* **What this task involves**
Every line below that holds the string "schottky" must be copied.

*** Opening of Input material ***

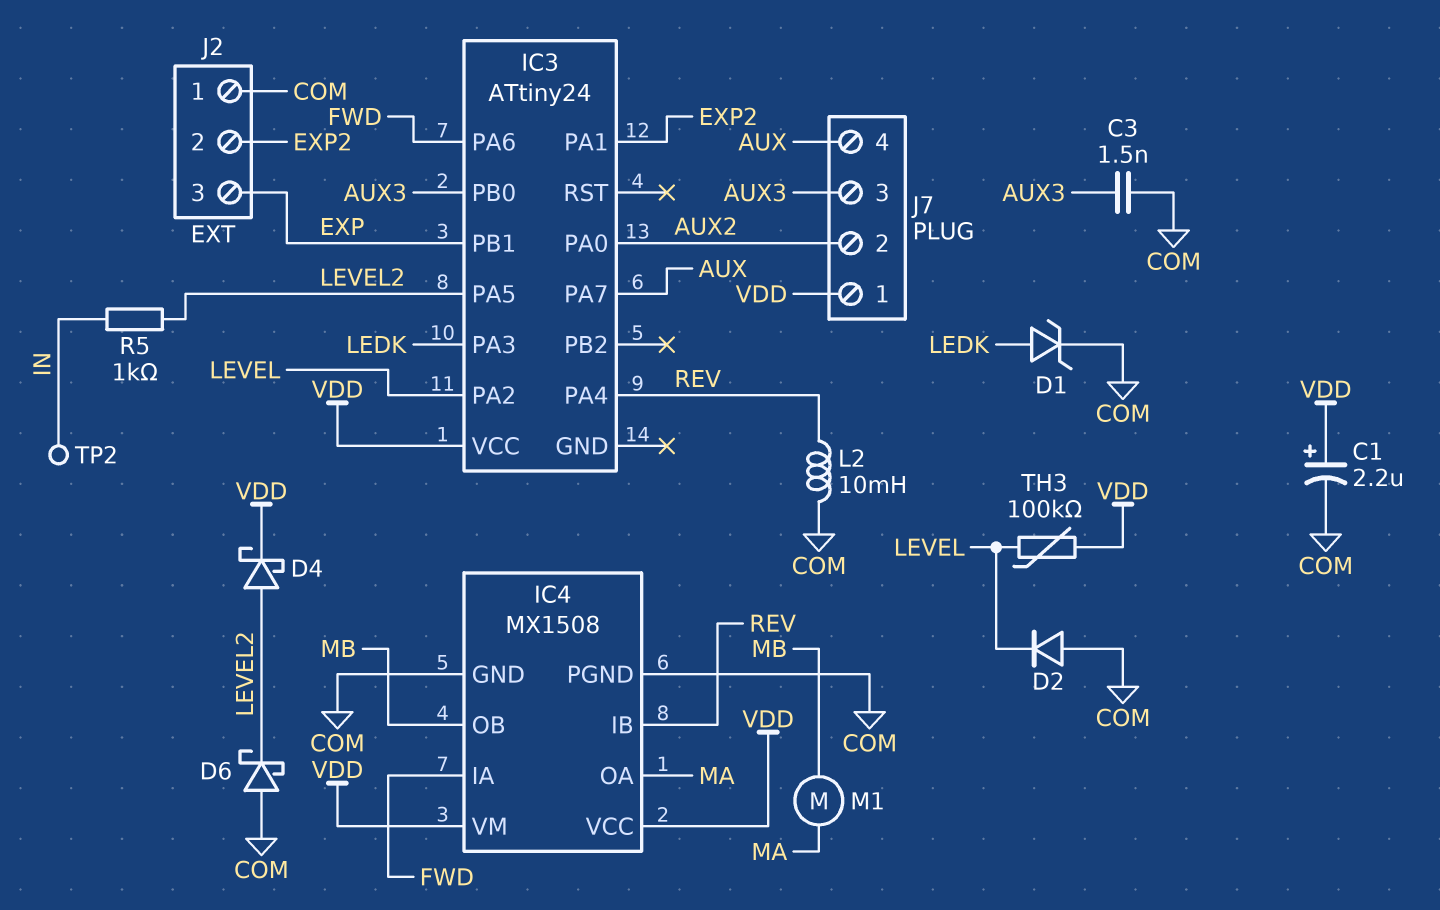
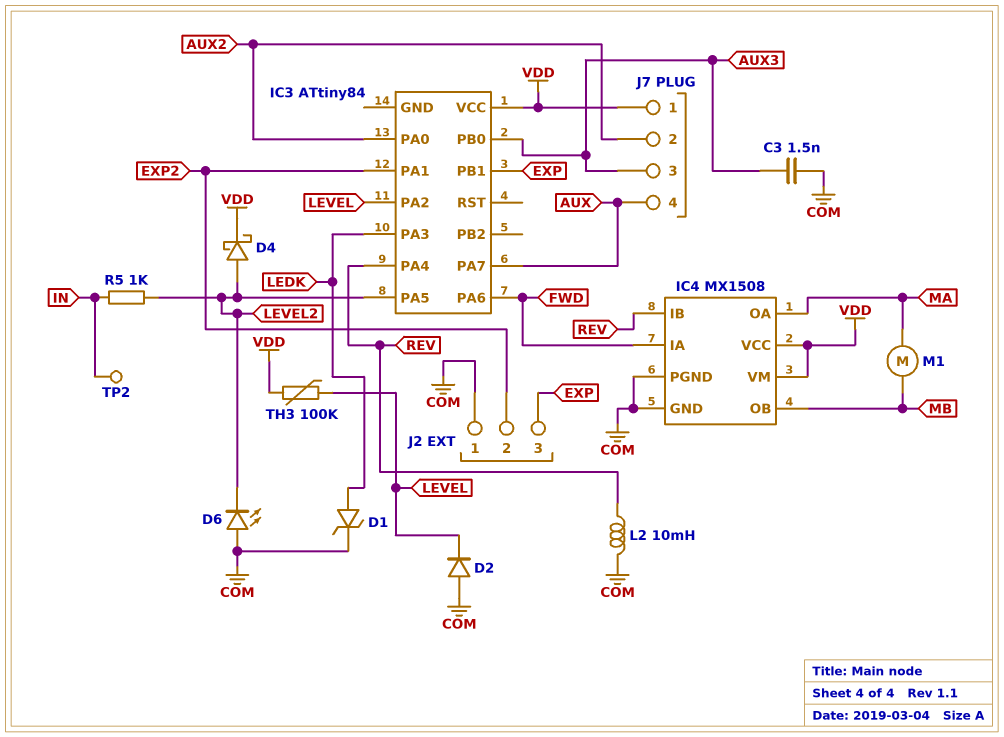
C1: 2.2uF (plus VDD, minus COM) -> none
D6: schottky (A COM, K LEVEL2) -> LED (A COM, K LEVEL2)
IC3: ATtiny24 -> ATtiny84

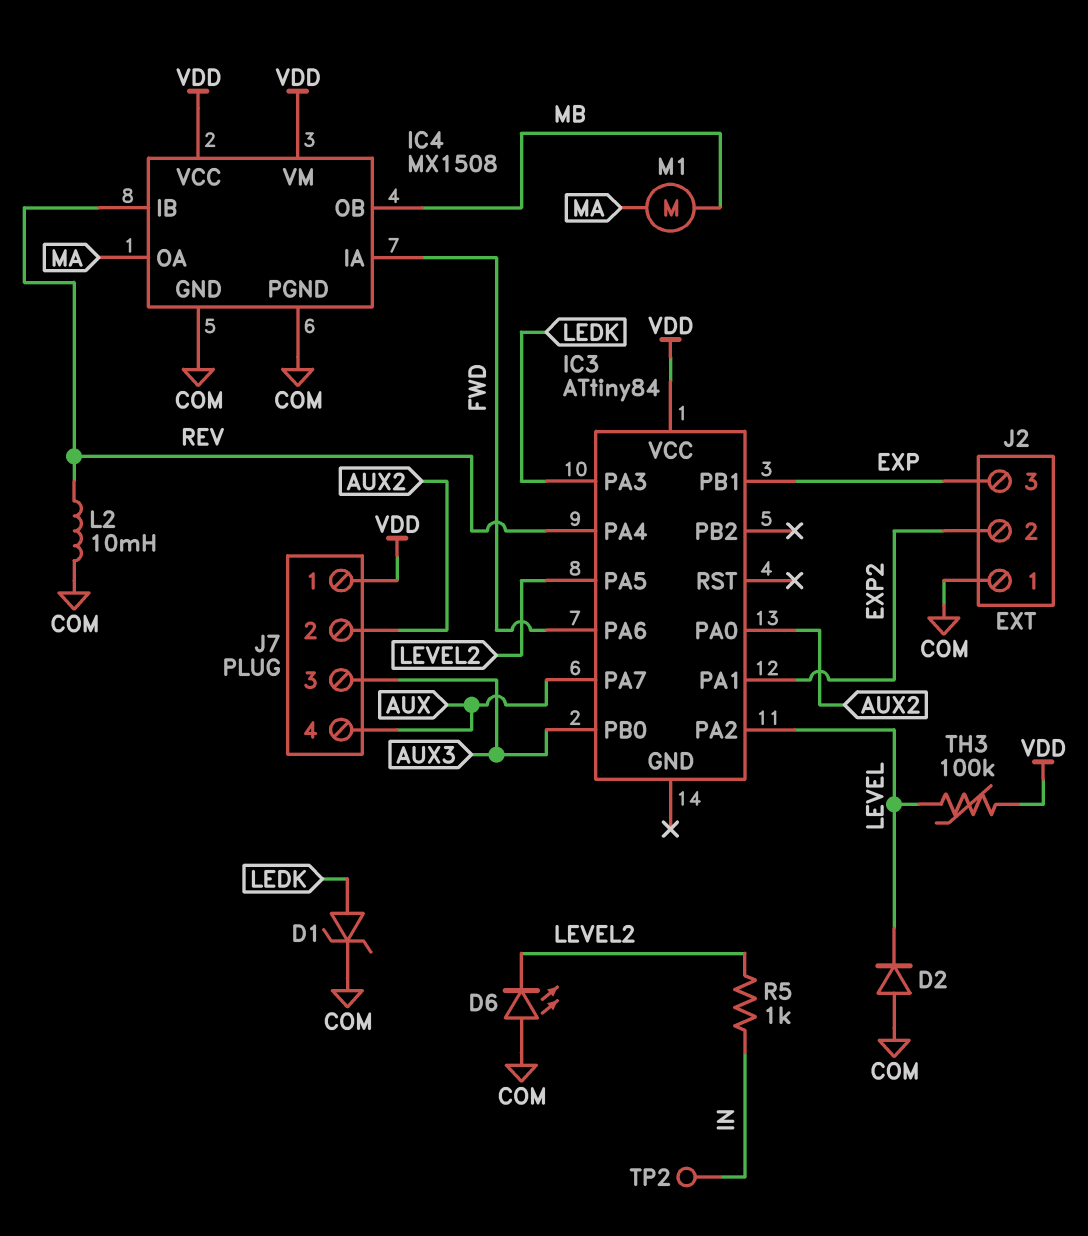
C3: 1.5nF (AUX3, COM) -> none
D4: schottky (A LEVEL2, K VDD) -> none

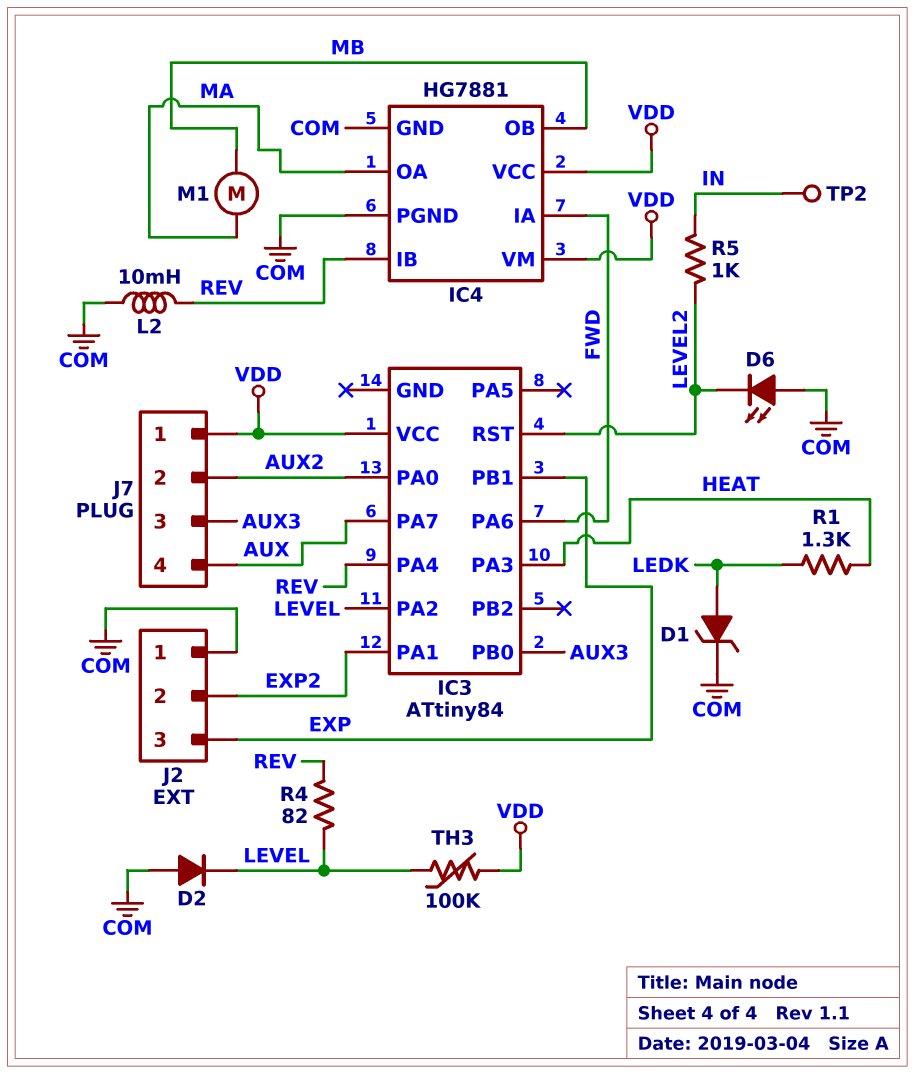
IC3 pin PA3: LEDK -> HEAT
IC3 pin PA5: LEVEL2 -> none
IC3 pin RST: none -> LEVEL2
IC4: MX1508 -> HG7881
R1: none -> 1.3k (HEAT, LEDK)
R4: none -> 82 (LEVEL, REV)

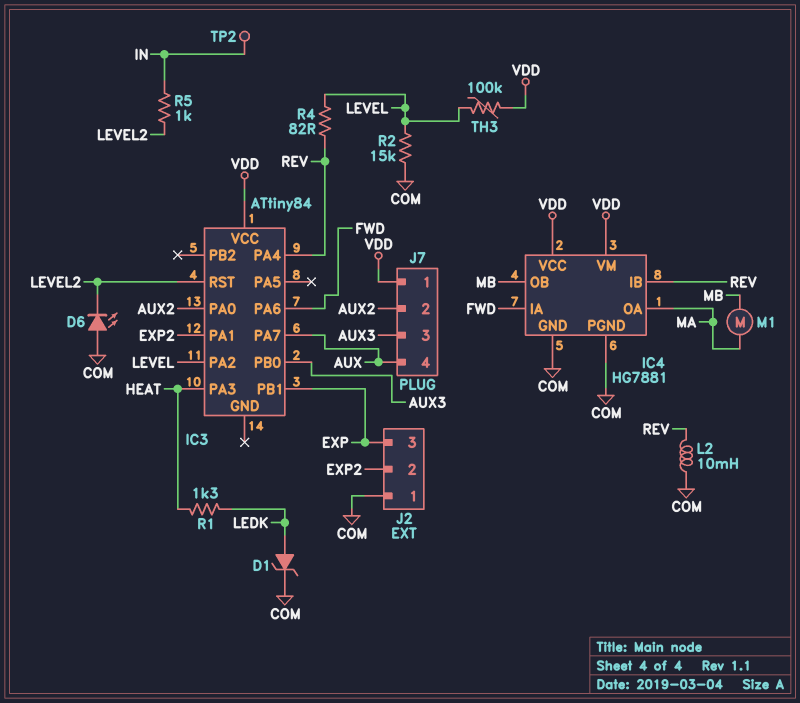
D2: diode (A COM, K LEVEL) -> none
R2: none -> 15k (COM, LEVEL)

*** Close of Input material ***

* **Response to this task**
D6: schottky (A COM, K LEVEL2) -> LED (A COM, K LEVEL2)
D4: schottky (A LEVEL2, K VDD) -> none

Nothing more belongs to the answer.